┌─ ENTRIES PROVIDED
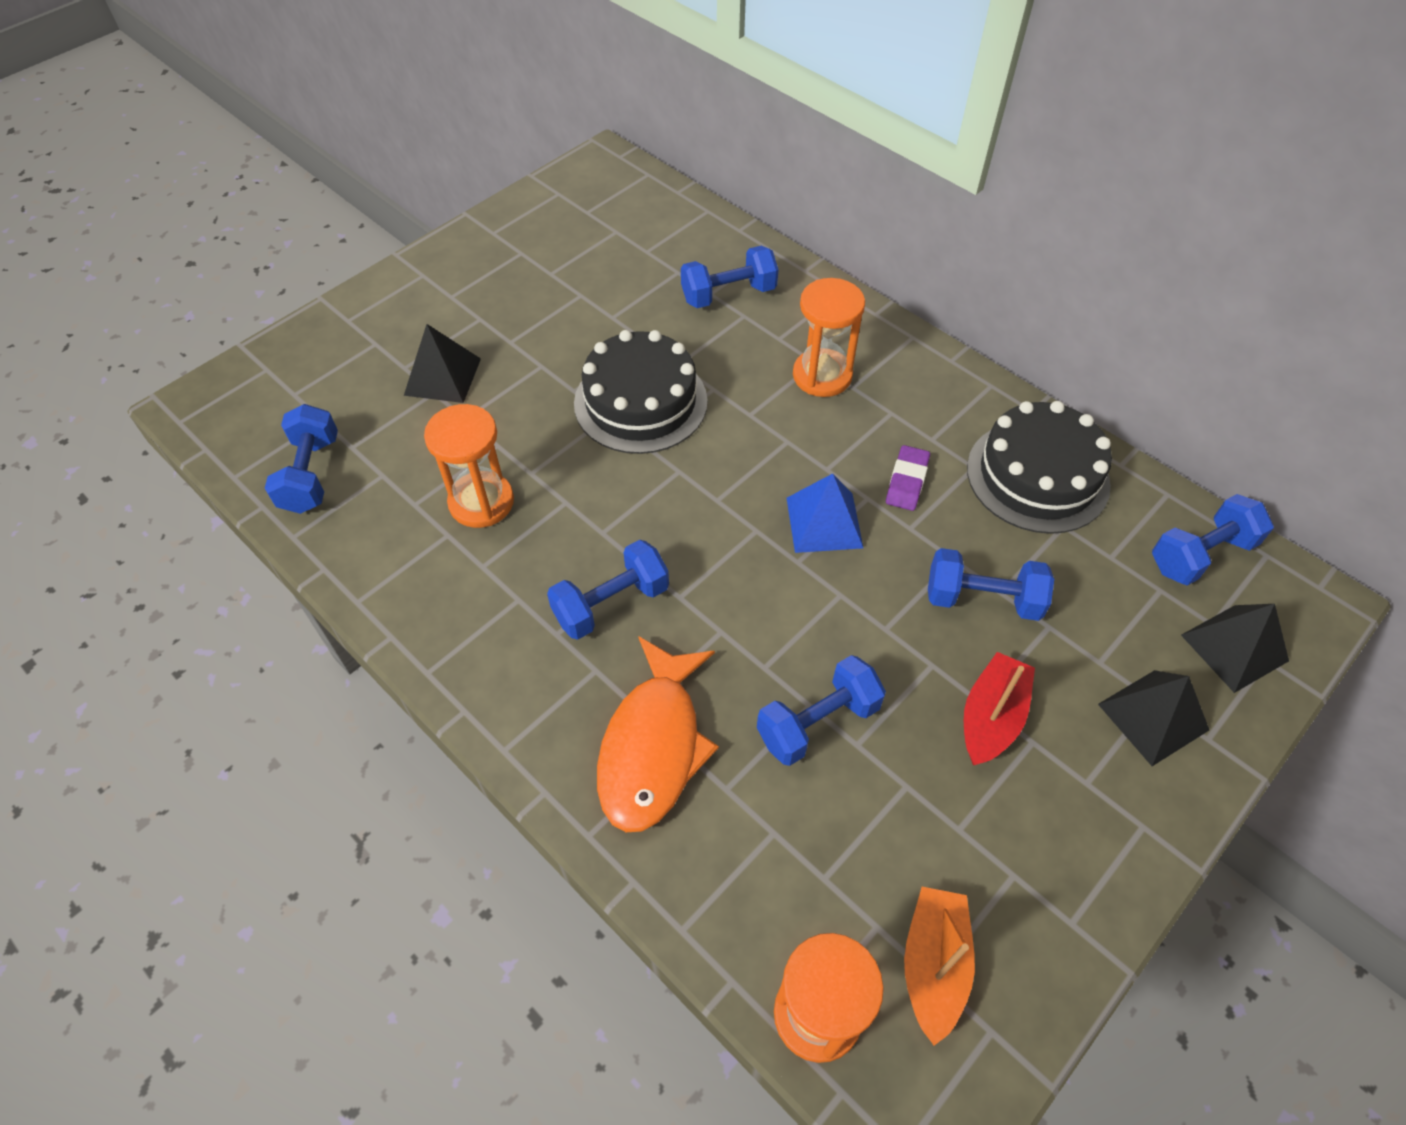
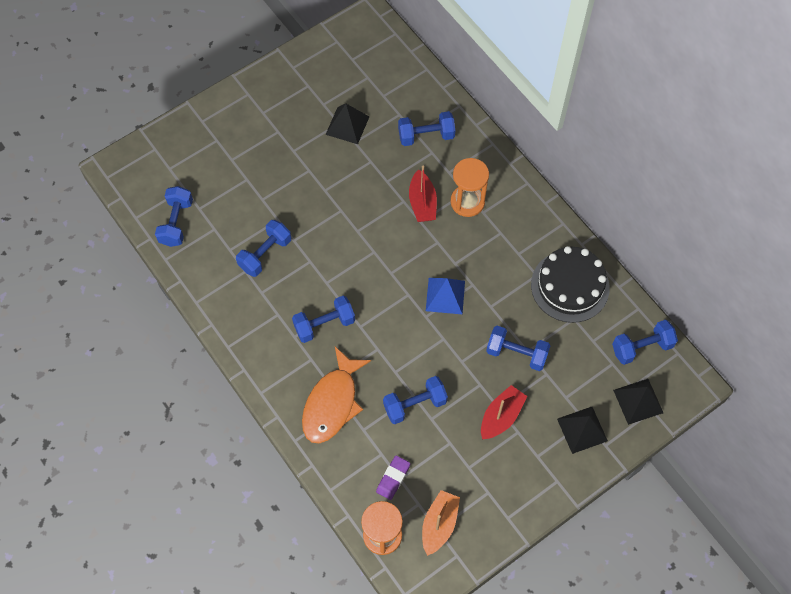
camera: 10 degrees right, 10 degrees up
(442, 376) = (252, 169): black pyramid -> black pyramid (347, 125)
(481, 502) = (265, 254): orange hourglass -> blue dumbbell
(640, 402) = (361, 204): black cake -> none
(746, 387) = (422, 203): none -> red boat
(907, 481) = (497, 278): purple eraser -> purple eraser (393, 478)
└─
Your answer should consist of all lines above that include the string "none".

(640, 402) = (361, 204): black cake -> none
(746, 387) = (422, 203): none -> red boat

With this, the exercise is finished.